**RECORD SET:**
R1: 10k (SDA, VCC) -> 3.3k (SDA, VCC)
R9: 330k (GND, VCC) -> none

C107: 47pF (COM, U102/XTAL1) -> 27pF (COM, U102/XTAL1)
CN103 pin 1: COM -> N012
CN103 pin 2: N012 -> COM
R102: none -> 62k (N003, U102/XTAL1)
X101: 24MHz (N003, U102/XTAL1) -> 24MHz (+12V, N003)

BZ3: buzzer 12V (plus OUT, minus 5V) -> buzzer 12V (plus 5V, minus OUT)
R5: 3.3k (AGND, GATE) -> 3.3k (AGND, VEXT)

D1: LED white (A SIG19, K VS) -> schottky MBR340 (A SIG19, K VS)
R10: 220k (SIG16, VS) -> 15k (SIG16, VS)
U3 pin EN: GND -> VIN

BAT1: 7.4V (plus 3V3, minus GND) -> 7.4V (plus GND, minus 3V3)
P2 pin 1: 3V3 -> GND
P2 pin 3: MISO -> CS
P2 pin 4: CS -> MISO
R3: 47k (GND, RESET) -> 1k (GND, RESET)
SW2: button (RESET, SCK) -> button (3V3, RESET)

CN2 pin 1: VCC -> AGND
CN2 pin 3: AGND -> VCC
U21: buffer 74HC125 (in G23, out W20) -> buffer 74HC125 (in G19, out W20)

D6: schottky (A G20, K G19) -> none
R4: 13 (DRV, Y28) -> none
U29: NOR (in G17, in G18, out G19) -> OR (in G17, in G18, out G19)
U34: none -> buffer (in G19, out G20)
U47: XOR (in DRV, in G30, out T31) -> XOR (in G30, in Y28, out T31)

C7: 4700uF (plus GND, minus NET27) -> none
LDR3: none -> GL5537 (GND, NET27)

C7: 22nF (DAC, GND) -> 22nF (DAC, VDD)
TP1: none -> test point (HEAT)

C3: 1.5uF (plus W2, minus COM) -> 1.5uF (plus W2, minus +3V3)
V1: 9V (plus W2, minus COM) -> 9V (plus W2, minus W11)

**WORK INSTRUCTION:**
Only the lines from the beginning of the entries through the line bearing "D1: LED white" should be returned, each exactly as written.

**SOLUTION TO THE PROBLEM:**
R1: 10k (SDA, VCC) -> 3.3k (SDA, VCC)
R9: 330k (GND, VCC) -> none

C107: 47pF (COM, U102/XTAL1) -> 27pF (COM, U102/XTAL1)
CN103 pin 1: COM -> N012
CN103 pin 2: N012 -> COM
R102: none -> 62k (N003, U102/XTAL1)
X101: 24MHz (N003, U102/XTAL1) -> 24MHz (+12V, N003)

BZ3: buzzer 12V (plus OUT, minus 5V) -> buzzer 12V (plus 5V, minus OUT)
R5: 3.3k (AGND, GATE) -> 3.3k (AGND, VEXT)

D1: LED white (A SIG19, K VS) -> schottky MBR340 (A SIG19, K VS)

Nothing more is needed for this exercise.